_Directions_
Find the line with "green ellipse: moved 3 px right, 2 px down" in the entries below, then output every line from it down to the line with "gray semicircle: rotated", exactly and with no pictures.

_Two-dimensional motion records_
==*==

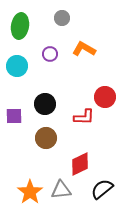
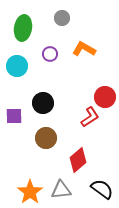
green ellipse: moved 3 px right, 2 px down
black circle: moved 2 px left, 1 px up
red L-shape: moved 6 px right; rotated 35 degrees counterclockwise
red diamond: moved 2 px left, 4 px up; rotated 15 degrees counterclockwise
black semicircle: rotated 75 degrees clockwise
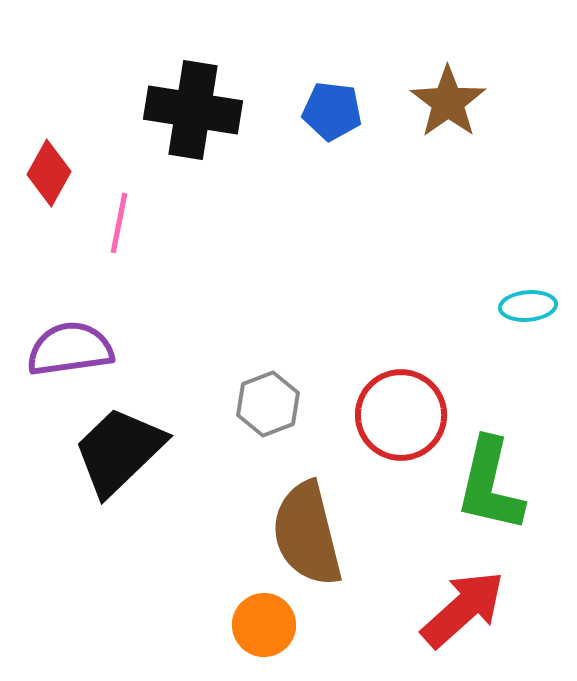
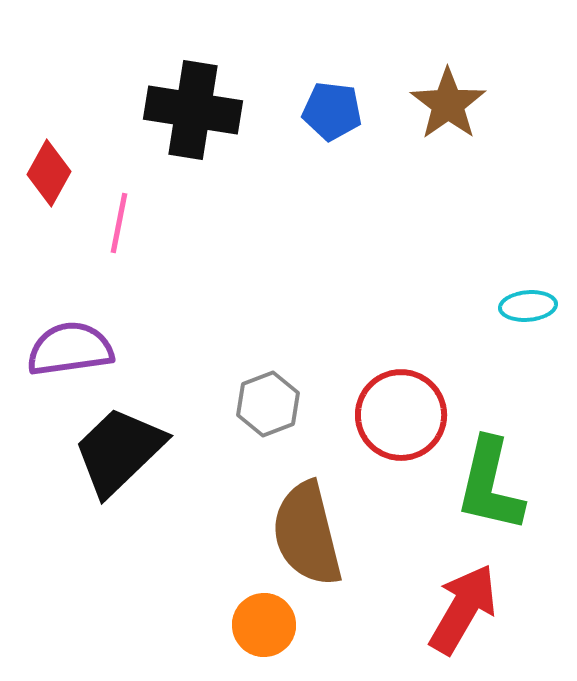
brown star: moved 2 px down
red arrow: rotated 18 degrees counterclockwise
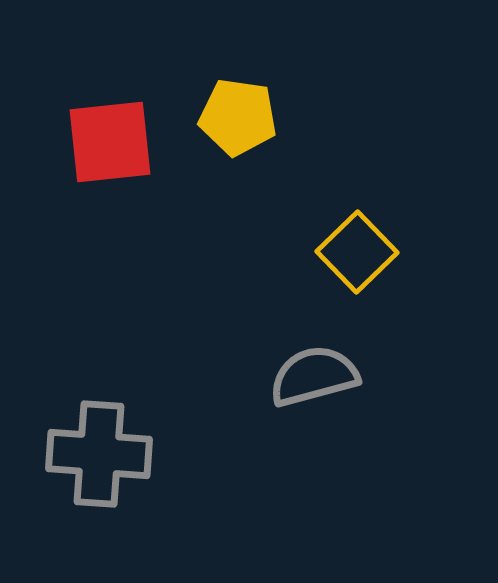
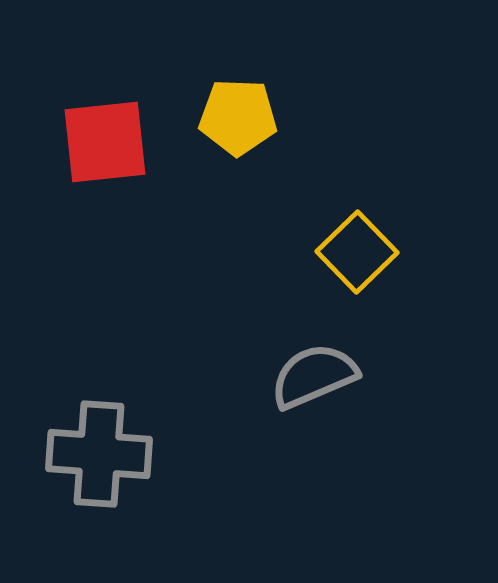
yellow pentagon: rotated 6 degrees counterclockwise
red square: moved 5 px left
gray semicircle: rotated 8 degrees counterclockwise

==*==

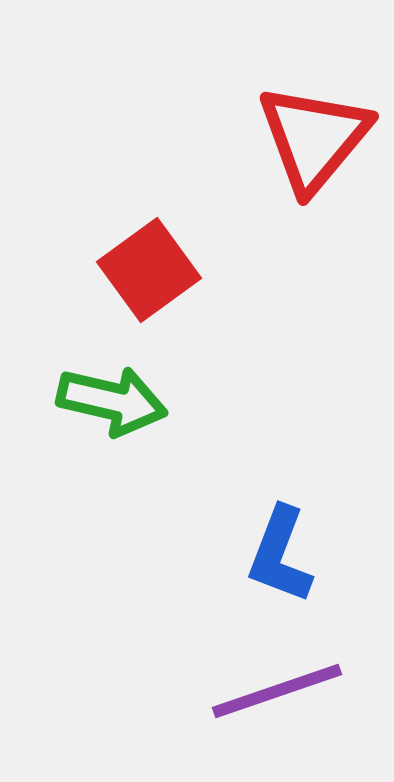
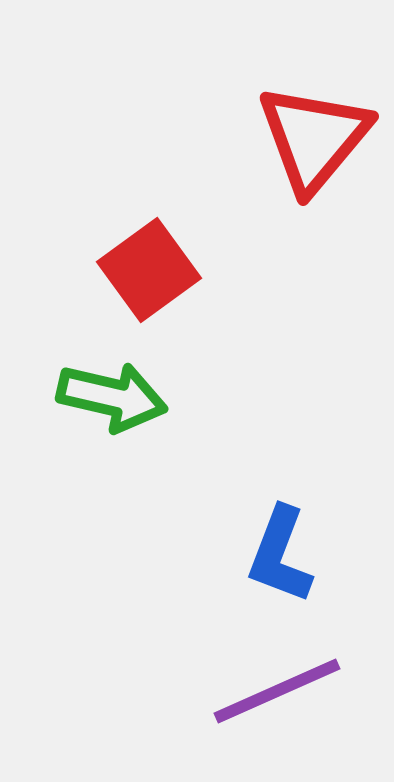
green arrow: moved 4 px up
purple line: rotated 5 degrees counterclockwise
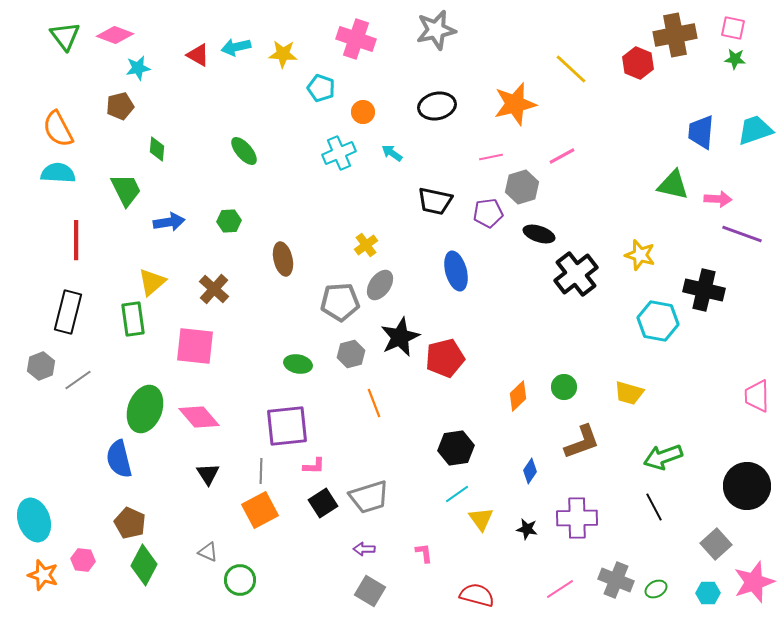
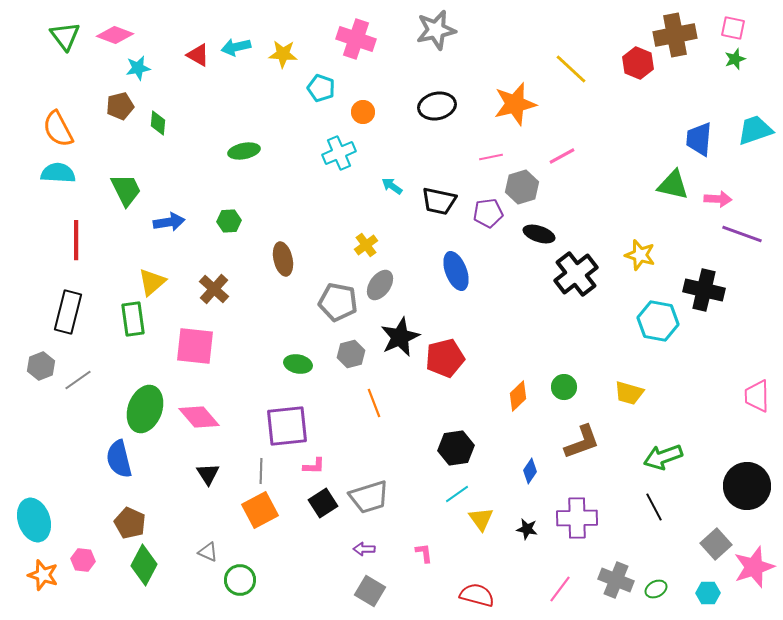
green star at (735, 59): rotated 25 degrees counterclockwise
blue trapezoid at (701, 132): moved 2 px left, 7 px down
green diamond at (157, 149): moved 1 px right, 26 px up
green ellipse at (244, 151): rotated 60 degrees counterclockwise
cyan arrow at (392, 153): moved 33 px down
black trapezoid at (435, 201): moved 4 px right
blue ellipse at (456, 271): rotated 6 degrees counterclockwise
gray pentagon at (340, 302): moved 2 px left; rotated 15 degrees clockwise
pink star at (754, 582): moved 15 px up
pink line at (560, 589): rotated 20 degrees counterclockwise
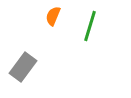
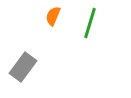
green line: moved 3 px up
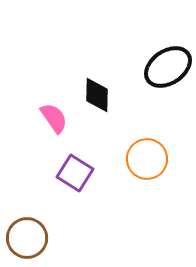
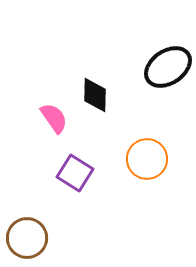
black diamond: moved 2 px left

==*==

_Output for this exercise_
green ellipse: moved 3 px right, 2 px down
black circle: moved 2 px left, 1 px up
red L-shape: moved 6 px right; rotated 35 degrees counterclockwise
red diamond: moved 2 px left, 4 px up; rotated 15 degrees counterclockwise
black semicircle: rotated 75 degrees clockwise
brown star: moved 2 px down
red arrow: rotated 18 degrees counterclockwise
yellow pentagon: rotated 6 degrees counterclockwise
red square: moved 5 px left
gray semicircle: rotated 8 degrees counterclockwise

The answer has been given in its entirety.